• _RAW DATA_
★ ★ ★ ★
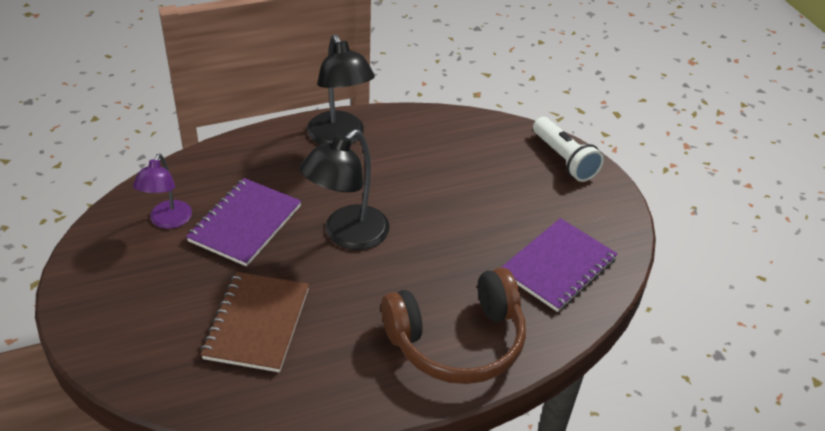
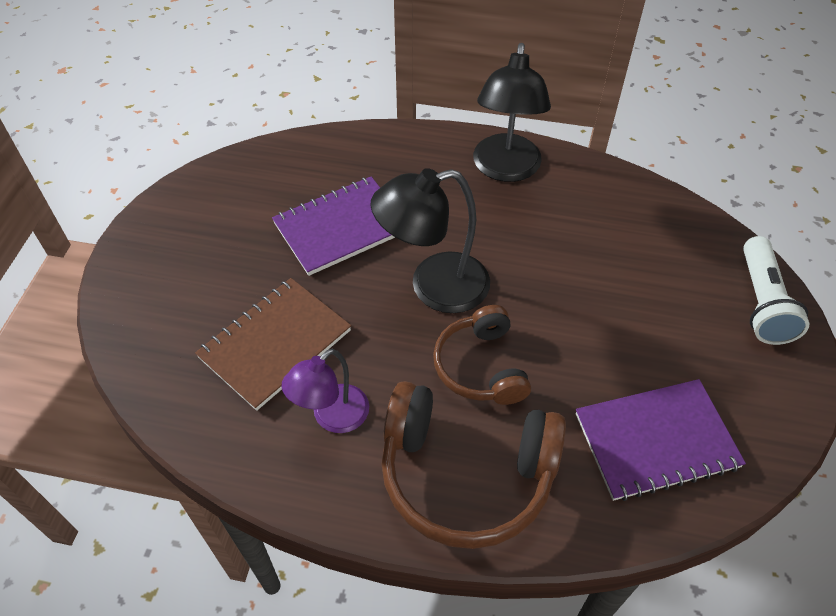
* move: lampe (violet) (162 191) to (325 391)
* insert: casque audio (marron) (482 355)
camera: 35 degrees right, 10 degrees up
★ ★ ★ ★
• _DIRECTIONS_
A word-for-word copy of the listing is needed, with no pictures in it.

• _YOUR SOLUTION_
* move: lampe (violet) (162 191) to (325 391)
* insert: casque audio (marron) (482 355)
camera: 35 degrees right, 10 degrees up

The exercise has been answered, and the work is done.